Data items:

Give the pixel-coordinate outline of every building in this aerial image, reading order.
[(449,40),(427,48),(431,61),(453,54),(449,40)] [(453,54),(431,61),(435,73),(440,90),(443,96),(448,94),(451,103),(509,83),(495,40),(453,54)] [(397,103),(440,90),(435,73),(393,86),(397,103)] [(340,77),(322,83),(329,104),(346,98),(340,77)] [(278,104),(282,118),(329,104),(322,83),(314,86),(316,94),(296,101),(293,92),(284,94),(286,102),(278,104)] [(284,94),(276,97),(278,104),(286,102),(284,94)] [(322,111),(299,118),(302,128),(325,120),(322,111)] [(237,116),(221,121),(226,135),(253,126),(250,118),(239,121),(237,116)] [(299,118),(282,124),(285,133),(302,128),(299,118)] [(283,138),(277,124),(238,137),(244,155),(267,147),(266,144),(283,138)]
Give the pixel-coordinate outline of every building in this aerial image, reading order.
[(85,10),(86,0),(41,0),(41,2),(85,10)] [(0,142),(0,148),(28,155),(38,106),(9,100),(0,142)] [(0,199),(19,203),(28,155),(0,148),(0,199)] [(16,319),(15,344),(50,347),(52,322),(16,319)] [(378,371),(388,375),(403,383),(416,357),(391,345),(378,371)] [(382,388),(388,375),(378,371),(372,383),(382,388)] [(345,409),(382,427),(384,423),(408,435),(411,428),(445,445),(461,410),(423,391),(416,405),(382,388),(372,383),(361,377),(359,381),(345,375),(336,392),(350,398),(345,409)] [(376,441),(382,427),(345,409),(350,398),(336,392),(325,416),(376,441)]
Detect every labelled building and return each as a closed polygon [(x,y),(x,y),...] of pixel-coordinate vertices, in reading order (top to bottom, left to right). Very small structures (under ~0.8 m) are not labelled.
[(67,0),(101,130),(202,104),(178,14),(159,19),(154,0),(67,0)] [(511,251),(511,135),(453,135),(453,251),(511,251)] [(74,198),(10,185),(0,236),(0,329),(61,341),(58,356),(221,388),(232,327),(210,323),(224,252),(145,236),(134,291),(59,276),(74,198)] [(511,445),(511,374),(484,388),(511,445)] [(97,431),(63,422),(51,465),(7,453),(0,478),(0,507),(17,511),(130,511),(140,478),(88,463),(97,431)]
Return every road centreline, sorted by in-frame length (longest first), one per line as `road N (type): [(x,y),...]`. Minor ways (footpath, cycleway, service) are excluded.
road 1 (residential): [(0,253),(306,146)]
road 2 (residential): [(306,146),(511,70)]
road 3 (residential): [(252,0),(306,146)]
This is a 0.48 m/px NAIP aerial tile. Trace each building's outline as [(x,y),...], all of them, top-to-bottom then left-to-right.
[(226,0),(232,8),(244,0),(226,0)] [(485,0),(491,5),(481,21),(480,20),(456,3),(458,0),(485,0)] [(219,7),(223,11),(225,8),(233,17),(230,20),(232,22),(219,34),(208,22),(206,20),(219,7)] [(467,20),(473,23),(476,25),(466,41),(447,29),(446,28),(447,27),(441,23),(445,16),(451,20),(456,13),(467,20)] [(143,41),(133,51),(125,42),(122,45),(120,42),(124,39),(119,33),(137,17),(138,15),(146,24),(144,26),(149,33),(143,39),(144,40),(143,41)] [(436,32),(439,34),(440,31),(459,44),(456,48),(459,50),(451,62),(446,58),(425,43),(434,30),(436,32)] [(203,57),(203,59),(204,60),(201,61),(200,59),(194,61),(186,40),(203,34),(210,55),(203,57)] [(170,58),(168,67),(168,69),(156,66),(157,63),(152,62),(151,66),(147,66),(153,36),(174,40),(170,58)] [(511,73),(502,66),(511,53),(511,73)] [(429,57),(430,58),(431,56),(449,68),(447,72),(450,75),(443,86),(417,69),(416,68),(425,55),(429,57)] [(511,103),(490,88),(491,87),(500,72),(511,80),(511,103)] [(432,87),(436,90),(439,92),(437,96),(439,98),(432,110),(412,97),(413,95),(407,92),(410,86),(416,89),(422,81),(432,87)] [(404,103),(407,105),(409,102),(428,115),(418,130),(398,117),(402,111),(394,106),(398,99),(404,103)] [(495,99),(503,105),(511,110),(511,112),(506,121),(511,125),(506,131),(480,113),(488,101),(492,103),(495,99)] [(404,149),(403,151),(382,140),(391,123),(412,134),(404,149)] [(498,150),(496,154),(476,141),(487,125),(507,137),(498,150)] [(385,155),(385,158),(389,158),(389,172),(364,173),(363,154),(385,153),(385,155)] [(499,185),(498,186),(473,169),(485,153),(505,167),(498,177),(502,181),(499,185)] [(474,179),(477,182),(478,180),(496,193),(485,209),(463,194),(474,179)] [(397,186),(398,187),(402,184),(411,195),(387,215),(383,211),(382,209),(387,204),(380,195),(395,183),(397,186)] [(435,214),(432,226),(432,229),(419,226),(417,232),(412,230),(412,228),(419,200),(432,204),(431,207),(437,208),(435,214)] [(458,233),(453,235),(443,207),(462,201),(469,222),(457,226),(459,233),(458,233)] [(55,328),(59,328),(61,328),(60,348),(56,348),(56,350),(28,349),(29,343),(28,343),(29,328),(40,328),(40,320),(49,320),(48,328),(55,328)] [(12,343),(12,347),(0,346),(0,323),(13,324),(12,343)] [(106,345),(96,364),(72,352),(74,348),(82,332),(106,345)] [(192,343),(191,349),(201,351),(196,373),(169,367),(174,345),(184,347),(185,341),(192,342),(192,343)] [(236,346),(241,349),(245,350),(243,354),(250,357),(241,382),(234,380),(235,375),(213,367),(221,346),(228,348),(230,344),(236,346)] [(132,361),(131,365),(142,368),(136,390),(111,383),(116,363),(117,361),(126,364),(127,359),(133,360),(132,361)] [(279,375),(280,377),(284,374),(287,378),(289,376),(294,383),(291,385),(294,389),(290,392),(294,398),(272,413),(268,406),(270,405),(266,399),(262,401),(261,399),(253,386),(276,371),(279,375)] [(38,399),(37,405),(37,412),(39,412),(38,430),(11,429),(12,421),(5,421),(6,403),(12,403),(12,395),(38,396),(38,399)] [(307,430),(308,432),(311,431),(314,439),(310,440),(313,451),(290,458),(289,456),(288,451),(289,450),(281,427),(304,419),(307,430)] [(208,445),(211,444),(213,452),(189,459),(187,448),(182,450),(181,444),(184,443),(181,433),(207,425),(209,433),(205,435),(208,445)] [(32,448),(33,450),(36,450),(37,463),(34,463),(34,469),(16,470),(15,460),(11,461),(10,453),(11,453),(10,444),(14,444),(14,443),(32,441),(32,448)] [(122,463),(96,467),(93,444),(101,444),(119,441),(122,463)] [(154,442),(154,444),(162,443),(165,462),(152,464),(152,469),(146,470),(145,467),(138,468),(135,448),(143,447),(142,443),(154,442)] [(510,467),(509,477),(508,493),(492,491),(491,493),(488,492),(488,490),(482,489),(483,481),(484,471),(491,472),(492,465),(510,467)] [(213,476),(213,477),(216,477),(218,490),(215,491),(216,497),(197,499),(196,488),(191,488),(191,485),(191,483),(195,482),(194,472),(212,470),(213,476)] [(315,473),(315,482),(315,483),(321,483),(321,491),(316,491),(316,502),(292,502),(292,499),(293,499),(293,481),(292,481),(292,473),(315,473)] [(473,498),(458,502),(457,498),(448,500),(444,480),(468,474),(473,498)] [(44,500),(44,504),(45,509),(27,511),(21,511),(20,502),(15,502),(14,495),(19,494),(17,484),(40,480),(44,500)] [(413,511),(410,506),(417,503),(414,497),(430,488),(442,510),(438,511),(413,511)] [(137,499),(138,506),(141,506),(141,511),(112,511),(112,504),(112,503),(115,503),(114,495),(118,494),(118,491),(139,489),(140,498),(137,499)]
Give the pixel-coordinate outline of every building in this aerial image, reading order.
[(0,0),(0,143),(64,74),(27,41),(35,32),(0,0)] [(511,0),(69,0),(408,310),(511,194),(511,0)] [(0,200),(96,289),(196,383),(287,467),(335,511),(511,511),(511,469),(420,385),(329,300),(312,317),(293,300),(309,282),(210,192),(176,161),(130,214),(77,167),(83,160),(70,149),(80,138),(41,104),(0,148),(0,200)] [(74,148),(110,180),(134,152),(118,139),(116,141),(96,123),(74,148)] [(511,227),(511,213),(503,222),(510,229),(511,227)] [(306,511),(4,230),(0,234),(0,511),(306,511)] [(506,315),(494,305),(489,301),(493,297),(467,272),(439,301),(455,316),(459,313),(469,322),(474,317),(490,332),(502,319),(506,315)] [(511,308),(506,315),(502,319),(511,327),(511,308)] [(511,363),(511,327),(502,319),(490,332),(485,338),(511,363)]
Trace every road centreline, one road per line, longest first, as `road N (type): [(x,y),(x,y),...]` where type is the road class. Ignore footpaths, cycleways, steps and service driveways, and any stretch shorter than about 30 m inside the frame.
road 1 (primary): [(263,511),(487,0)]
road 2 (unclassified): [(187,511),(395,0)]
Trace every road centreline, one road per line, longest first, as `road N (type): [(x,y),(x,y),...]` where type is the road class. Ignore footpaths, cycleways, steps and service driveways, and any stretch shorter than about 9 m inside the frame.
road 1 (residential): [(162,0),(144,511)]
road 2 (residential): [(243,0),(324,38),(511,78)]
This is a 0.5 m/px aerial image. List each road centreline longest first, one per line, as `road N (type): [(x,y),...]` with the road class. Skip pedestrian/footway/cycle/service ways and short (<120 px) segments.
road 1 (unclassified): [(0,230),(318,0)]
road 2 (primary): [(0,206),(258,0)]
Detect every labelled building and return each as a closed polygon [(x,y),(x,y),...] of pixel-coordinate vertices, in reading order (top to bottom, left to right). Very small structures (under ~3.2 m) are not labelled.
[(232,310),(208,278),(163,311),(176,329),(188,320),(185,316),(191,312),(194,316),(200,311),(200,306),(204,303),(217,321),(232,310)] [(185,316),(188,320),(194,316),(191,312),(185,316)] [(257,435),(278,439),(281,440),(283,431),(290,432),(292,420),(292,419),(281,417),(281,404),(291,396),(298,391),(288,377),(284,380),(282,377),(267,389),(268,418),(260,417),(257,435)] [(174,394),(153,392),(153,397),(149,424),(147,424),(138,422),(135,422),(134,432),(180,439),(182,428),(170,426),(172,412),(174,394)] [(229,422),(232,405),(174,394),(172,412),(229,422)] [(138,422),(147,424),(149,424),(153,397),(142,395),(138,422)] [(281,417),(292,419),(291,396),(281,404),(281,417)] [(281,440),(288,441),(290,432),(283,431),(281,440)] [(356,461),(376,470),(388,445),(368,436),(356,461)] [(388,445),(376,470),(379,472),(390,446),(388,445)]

▶ _Task to complete_
Lay out the stretch of data above, from the line containing "This is a 0.5" through the line containing "road 2 (primary): [(0,206),(258,0)]", as a JSON list of strings with one string per line and blank lines omitted.

▶ _Solution to the exercise_
[
  "This is a 0.5 m/px aerial image. List each road centreline longest first, one per line, as `road N (type): [(x,y),...]` with the road class. Skip pedestrian/footway/cycle/service ways and short (<120 px) segments.",
  "road 1 (unclassified): [(0,230),(318,0)]",
  "road 2 (primary): [(0,206),(258,0)]"
]